(The problem):
Every entry below is to be returned unchanged. Images are not part of the copy.

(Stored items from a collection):
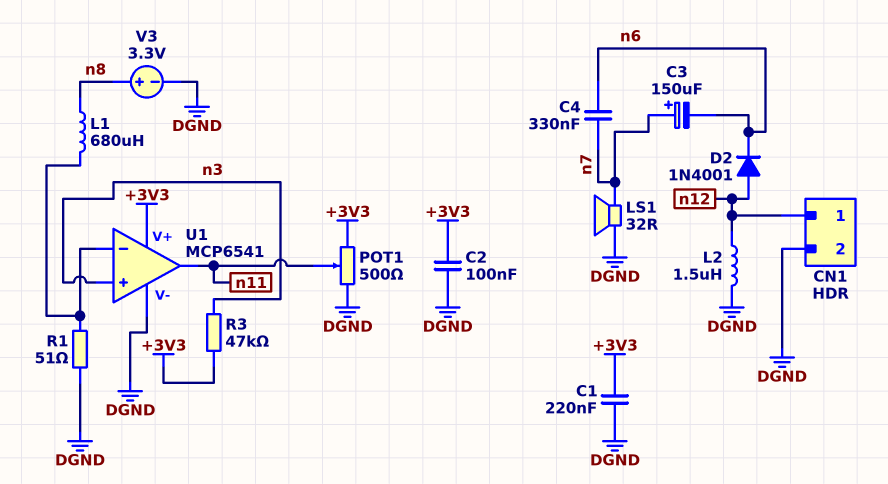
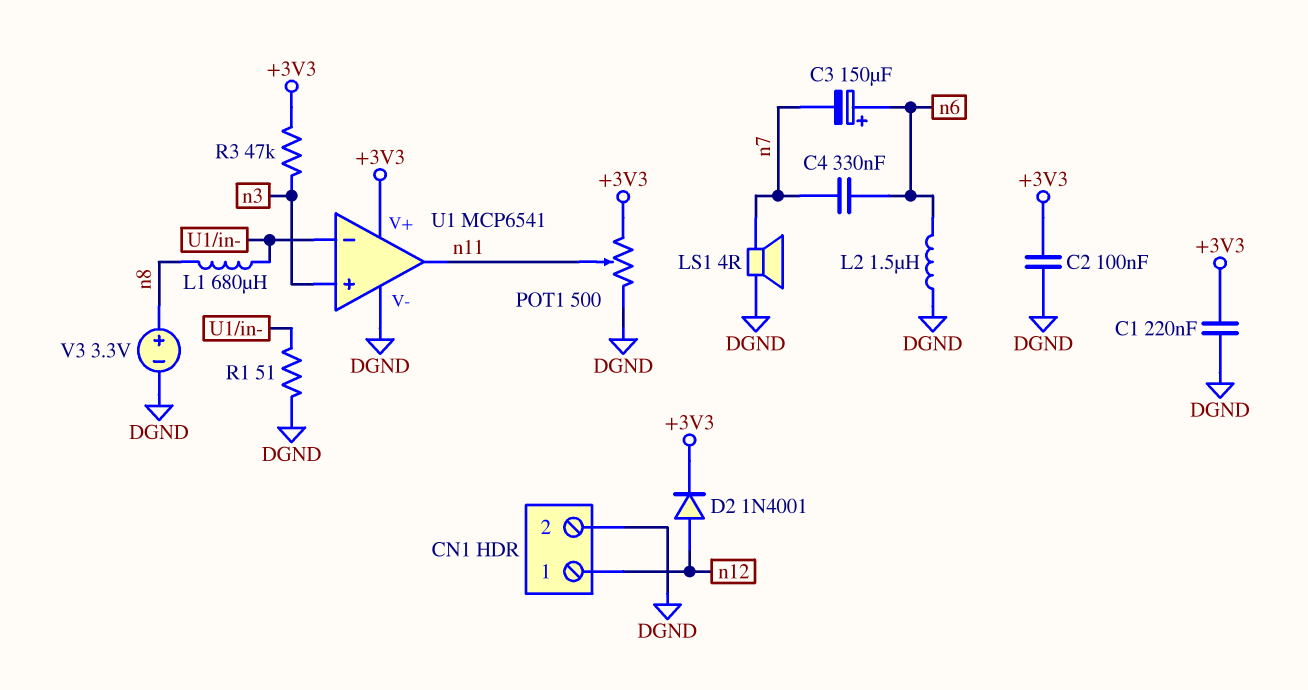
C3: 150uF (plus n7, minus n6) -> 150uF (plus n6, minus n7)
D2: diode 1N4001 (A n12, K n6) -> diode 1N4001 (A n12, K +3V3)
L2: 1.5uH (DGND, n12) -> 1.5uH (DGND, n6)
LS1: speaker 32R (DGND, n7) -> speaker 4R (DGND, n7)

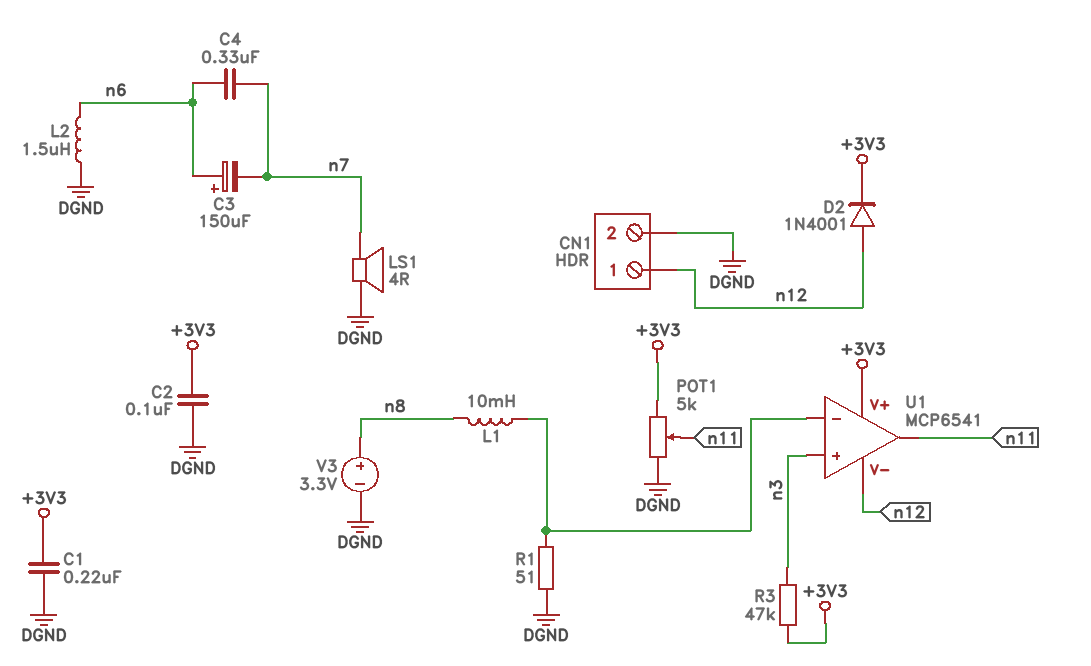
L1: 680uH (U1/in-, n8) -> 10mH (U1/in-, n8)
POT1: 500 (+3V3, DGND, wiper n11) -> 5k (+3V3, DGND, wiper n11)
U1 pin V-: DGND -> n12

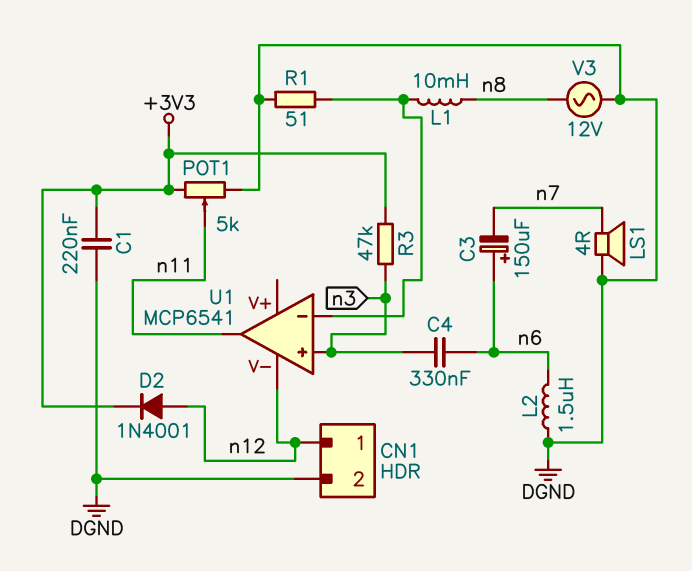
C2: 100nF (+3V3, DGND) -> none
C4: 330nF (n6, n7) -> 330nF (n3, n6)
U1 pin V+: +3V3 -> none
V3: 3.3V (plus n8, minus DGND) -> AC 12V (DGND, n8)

(Response to this task):
C3: 150uF (plus n7, minus n6) -> 150uF (plus n6, minus n7)
D2: diode 1N4001 (A n12, K n6) -> diode 1N4001 (A n12, K +3V3)
L2: 1.5uH (DGND, n12) -> 1.5uH (DGND, n6)
LS1: speaker 32R (DGND, n7) -> speaker 4R (DGND, n7)

L1: 680uH (U1/in-, n8) -> 10mH (U1/in-, n8)
POT1: 500 (+3V3, DGND, wiper n11) -> 5k (+3V3, DGND, wiper n11)
U1 pin V-: DGND -> n12

C2: 100nF (+3V3, DGND) -> none
C4: 330nF (n6, n7) -> 330nF (n3, n6)
U1 pin V+: +3V3 -> none
V3: 3.3V (plus n8, minus DGND) -> AC 12V (DGND, n8)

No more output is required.